_Try it:_ Exclude the images, then return every line below exactly as written.

_Supplied information:_
-=-=-

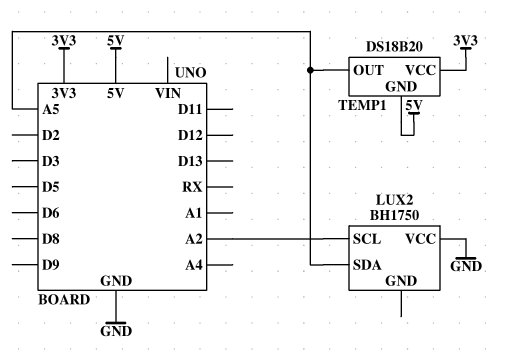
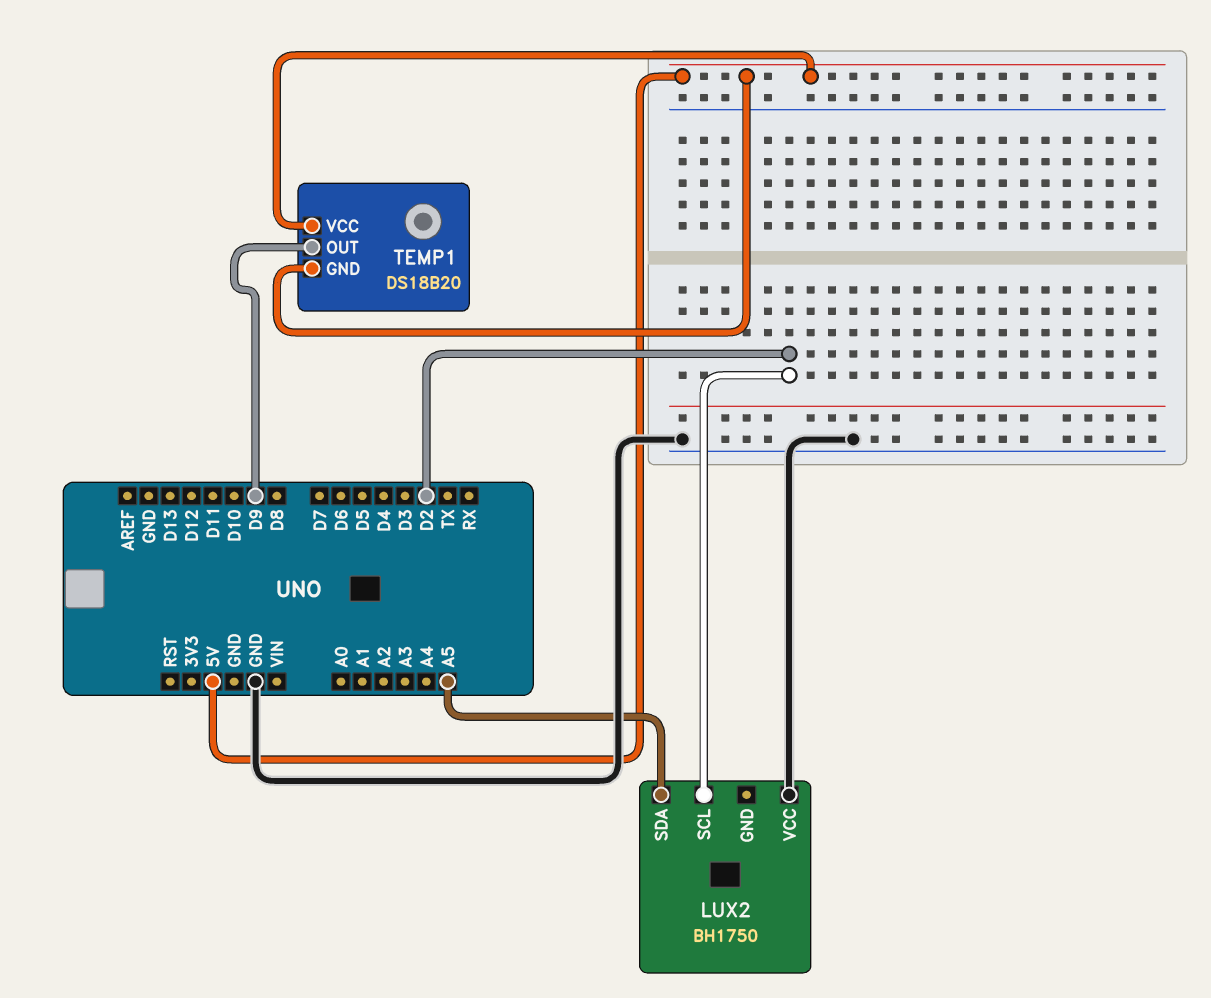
LUX2 pin SCL: A2 -> D2
TEMP1 pin OUT: A5 -> D9
TEMP1 pin VCC: 3V3 -> 5V

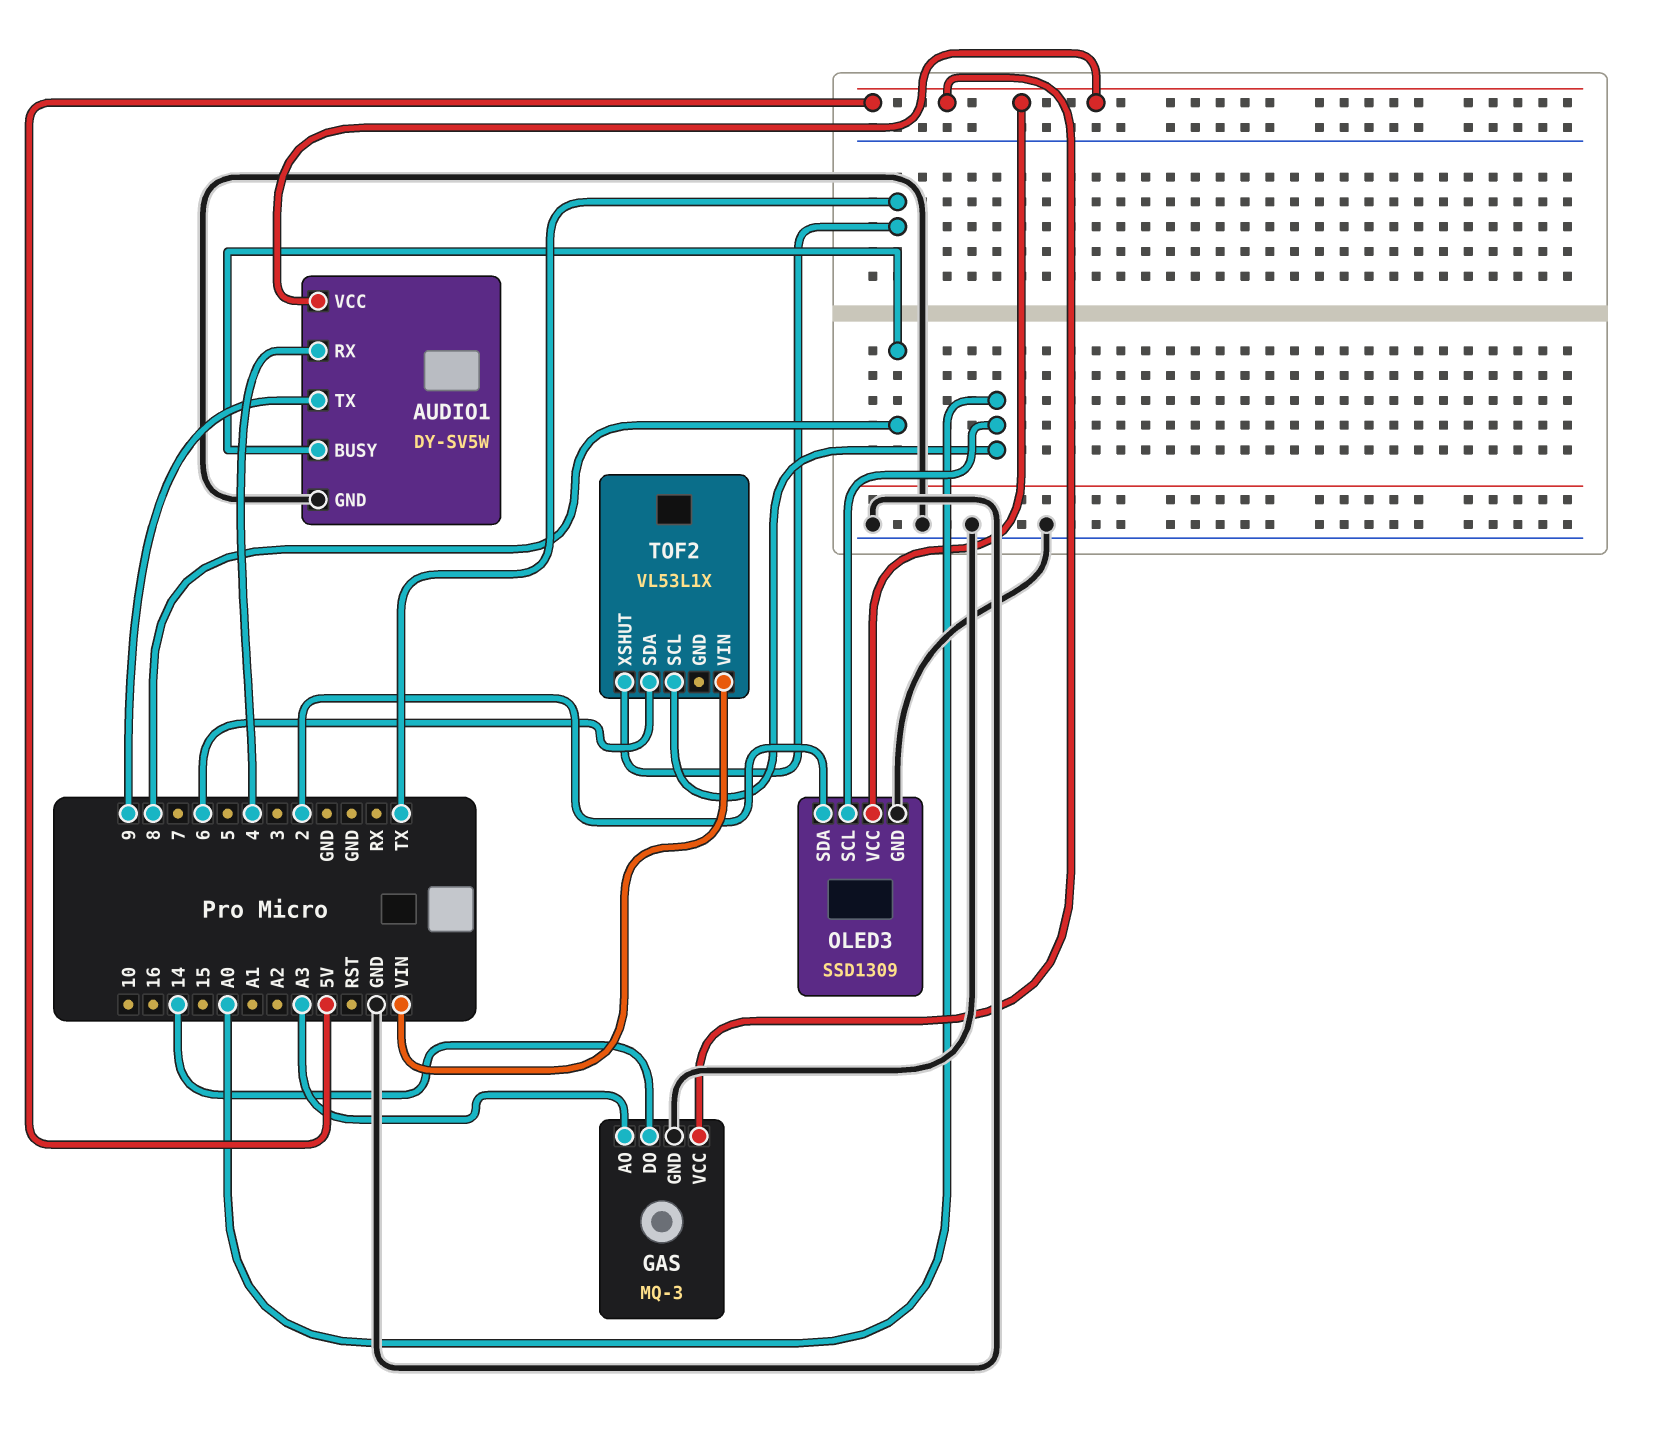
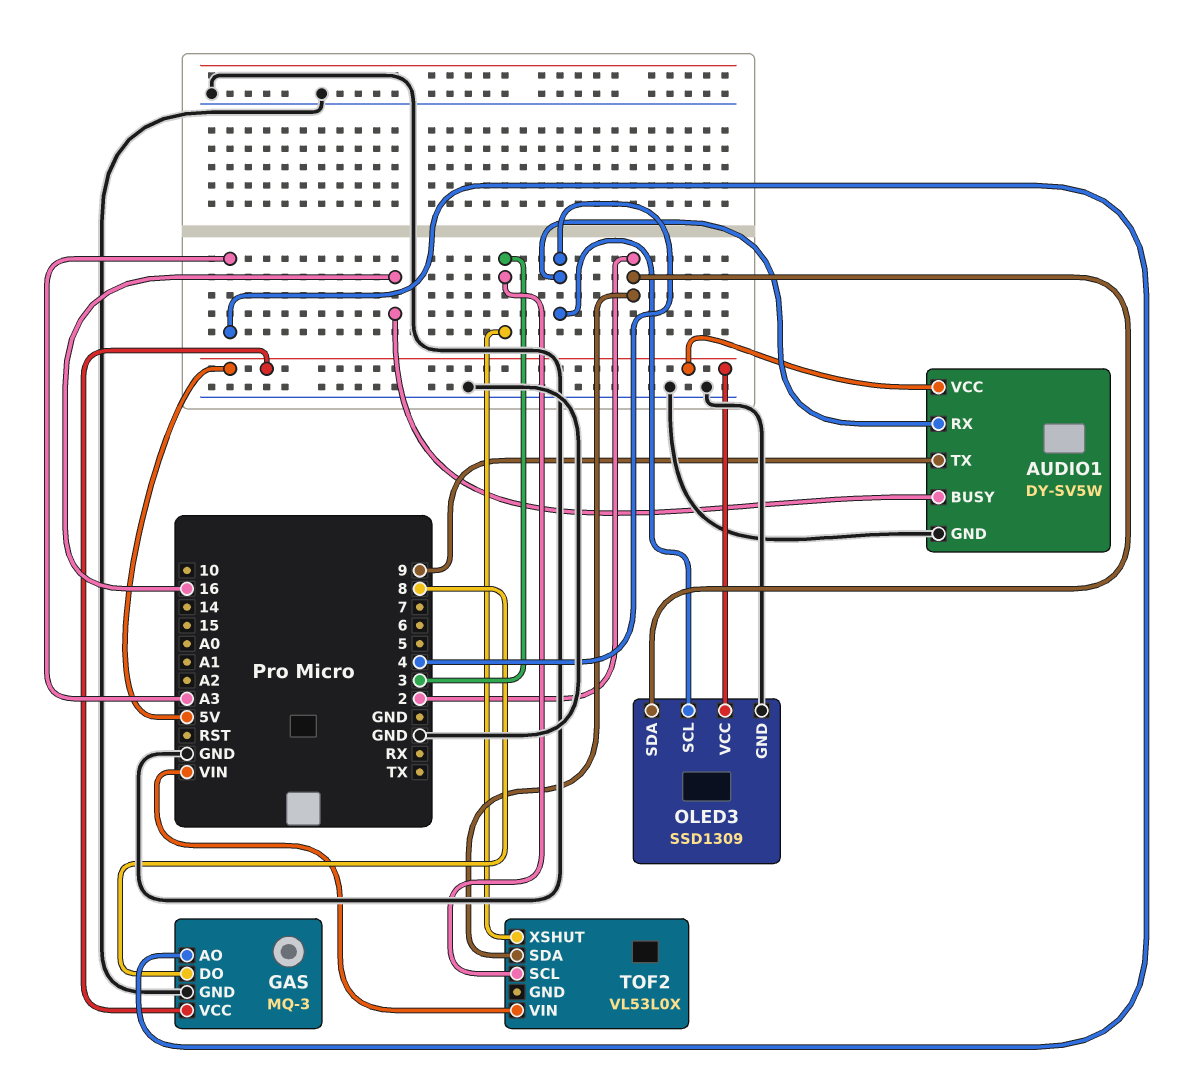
AUDIO1 pin BUSY: 8 -> 16
GAS pin DO: 14 -> 8
OLED3 pin SCL: A0 -> 4
TOF2: VL53L1X -> VL53L0X
TOF2 pin SCL: A0 -> 3
TOF2 pin SDA: 6 -> 2
TOF2 pin XSHUT: TX -> 3

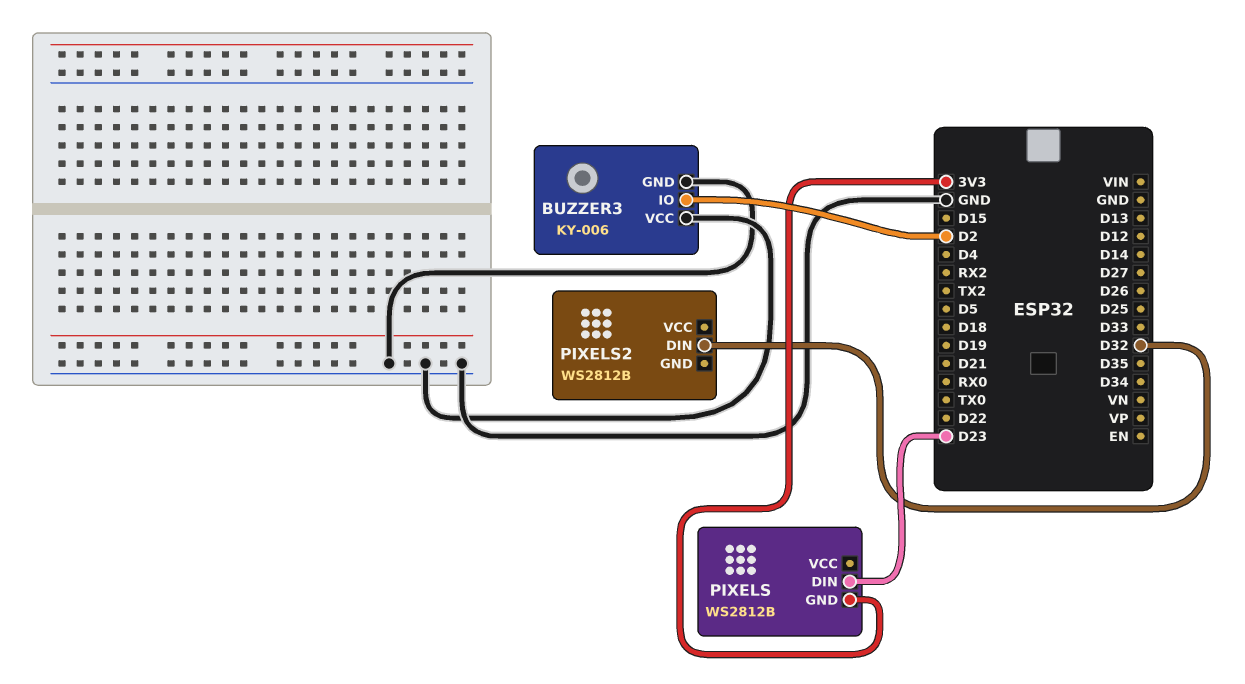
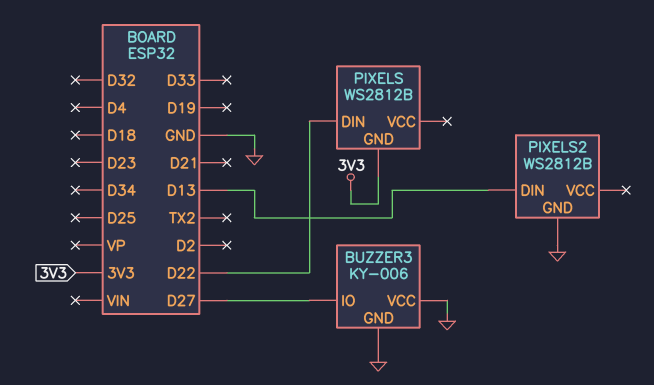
BUZZER3 pin IO: D2 -> D27
PIXELS pin DIN: D23 -> D22
PIXELS2 pin DIN: D32 -> D13
PIXELS2 pin GND: none -> GND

-=-=-

_Written response:_
LUX2 pin SCL: A2 -> D2
TEMP1 pin OUT: A5 -> D9
TEMP1 pin VCC: 3V3 -> 5V

AUDIO1 pin BUSY: 8 -> 16
GAS pin DO: 14 -> 8
OLED3 pin SCL: A0 -> 4
TOF2: VL53L1X -> VL53L0X
TOF2 pin SCL: A0 -> 3
TOF2 pin SDA: 6 -> 2
TOF2 pin XSHUT: TX -> 3

BUZZER3 pin IO: D2 -> D27
PIXELS pin DIN: D23 -> D22
PIXELS2 pin DIN: D32 -> D13
PIXELS2 pin GND: none -> GND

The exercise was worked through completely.